** Task brief **
With the records below as your source, retype each line exactly from the top down to the line that contains "none -> black plate C6 level 3", and include that line.

** Exercise input **
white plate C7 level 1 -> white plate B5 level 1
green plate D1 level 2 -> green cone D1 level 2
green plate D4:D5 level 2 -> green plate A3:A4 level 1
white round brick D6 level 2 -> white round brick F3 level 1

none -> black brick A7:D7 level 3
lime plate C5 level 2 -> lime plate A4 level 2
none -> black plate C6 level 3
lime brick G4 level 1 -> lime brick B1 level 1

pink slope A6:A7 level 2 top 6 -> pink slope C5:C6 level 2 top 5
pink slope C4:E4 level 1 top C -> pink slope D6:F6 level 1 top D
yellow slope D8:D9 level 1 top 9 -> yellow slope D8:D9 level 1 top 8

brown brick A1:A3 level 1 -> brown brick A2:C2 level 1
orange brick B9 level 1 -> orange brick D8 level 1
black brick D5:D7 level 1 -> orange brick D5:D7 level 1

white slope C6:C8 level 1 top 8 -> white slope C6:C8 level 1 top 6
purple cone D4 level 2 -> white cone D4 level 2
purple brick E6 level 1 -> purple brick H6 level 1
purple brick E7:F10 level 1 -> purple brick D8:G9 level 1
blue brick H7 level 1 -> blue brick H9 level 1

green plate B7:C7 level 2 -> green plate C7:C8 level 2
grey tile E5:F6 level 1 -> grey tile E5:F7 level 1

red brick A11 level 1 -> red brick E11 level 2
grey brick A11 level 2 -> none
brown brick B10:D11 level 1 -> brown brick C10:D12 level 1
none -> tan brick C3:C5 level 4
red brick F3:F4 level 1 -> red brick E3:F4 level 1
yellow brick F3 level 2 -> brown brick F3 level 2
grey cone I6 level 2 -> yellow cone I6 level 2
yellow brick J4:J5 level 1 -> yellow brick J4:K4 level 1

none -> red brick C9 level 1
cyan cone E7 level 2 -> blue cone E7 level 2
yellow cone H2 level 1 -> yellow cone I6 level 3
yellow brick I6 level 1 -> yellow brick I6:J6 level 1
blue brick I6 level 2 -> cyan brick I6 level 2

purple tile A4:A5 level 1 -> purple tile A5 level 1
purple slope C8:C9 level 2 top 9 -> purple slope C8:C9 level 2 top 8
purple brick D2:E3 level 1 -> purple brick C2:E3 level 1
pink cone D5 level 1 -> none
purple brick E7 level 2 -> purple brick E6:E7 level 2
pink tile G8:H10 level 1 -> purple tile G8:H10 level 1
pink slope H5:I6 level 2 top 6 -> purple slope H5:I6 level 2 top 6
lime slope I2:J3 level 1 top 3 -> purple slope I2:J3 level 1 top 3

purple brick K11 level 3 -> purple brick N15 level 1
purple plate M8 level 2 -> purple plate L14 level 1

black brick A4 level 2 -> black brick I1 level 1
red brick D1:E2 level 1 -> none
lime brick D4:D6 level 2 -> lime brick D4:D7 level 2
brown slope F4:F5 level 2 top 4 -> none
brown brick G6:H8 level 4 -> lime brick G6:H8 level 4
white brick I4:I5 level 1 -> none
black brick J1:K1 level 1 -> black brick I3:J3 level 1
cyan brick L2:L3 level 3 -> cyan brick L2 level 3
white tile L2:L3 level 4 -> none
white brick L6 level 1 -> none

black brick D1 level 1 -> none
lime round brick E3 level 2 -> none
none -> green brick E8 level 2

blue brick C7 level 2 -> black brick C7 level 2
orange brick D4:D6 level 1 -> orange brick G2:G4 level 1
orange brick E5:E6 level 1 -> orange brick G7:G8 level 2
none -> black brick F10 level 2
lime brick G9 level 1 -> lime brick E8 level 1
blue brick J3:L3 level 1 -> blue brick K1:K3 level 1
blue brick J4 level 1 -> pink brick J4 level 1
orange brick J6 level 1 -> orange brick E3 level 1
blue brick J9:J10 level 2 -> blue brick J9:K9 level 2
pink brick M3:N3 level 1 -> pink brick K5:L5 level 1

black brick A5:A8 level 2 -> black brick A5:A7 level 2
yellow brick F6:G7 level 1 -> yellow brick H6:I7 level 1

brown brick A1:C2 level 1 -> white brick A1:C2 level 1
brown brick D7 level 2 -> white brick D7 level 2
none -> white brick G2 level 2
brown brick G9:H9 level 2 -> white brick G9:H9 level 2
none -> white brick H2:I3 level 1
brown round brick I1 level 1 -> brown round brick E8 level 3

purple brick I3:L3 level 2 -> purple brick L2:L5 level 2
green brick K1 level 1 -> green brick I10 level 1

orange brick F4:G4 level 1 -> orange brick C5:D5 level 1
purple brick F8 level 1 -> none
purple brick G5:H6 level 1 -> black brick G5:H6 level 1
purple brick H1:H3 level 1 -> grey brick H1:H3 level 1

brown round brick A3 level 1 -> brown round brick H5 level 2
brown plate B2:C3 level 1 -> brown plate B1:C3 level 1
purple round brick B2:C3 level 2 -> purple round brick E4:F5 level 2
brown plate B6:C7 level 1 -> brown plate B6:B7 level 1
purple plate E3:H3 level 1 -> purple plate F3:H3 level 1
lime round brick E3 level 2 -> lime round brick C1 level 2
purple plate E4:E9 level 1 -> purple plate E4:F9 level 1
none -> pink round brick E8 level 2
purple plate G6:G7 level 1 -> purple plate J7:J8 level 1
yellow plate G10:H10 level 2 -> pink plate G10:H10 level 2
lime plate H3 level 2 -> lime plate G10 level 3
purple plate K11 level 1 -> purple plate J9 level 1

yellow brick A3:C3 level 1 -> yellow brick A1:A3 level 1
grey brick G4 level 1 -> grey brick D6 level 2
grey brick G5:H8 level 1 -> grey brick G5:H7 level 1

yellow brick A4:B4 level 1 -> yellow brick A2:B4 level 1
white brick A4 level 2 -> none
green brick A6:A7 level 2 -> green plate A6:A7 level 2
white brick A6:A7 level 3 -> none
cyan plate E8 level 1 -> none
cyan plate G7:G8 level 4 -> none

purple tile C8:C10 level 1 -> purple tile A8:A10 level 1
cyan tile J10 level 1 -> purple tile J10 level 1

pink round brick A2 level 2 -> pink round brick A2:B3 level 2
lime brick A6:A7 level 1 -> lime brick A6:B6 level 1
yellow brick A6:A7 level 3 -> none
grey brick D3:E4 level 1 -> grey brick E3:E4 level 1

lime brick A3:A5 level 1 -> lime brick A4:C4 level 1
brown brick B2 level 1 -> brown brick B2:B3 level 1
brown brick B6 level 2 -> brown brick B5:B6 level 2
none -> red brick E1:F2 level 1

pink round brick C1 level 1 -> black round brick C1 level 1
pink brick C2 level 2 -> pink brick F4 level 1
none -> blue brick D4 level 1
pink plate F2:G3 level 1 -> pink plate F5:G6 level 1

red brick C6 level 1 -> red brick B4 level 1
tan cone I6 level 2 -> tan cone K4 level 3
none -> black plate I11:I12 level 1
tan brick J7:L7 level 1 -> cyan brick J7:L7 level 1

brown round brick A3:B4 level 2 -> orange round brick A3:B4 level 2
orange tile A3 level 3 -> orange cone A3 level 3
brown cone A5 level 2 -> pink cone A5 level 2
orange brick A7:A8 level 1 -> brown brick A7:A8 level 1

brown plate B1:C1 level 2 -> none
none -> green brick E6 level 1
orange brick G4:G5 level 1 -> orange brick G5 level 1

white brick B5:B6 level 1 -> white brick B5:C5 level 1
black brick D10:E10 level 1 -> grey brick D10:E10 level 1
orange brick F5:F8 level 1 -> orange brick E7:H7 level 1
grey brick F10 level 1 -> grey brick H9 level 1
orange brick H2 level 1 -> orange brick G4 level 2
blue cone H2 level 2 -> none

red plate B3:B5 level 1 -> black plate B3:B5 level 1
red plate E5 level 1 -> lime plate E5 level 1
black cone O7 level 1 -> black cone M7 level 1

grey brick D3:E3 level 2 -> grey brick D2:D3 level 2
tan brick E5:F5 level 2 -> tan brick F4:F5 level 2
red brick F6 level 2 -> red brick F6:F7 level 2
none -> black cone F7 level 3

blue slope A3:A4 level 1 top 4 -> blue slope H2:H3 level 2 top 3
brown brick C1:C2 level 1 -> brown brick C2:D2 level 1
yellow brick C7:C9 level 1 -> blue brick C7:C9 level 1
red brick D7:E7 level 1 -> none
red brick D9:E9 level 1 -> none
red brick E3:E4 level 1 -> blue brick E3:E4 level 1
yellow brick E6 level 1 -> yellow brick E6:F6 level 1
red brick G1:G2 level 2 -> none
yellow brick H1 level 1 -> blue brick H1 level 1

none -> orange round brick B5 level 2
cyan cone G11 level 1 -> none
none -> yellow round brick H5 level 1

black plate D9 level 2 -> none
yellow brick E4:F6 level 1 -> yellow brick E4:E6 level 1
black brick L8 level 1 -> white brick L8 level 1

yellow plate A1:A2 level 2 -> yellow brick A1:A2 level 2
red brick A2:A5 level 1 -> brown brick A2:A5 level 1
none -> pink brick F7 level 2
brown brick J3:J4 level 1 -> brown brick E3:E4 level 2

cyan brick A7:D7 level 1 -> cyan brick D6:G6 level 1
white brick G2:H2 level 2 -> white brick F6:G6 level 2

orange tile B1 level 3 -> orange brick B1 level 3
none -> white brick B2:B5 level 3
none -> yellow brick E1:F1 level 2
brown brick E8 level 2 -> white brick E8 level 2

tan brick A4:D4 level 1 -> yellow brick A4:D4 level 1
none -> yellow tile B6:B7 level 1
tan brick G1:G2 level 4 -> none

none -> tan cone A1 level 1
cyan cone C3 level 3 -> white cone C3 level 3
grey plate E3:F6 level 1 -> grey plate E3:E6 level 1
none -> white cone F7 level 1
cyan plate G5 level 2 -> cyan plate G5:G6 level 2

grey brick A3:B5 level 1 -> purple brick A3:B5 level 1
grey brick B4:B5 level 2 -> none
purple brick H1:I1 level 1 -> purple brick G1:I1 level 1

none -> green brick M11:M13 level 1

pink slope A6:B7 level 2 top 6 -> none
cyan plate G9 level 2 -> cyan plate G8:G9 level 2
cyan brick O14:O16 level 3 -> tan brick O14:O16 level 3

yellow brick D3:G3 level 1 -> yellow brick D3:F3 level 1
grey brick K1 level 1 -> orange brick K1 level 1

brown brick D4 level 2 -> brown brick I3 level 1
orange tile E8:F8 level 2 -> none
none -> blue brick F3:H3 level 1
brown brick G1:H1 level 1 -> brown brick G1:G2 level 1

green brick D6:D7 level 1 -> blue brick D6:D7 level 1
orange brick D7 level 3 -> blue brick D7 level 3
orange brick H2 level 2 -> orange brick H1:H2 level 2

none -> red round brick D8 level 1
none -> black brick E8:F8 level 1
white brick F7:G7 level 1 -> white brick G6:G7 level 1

** Solution to this problem **
white plate C7 level 1 -> white plate B5 level 1
green plate D1 level 2 -> green cone D1 level 2
green plate D4:D5 level 2 -> green plate A3:A4 level 1
white round brick D6 level 2 -> white round brick F3 level 1

none -> black brick A7:D7 level 3
lime plate C5 level 2 -> lime plate A4 level 2
none -> black plate C6 level 3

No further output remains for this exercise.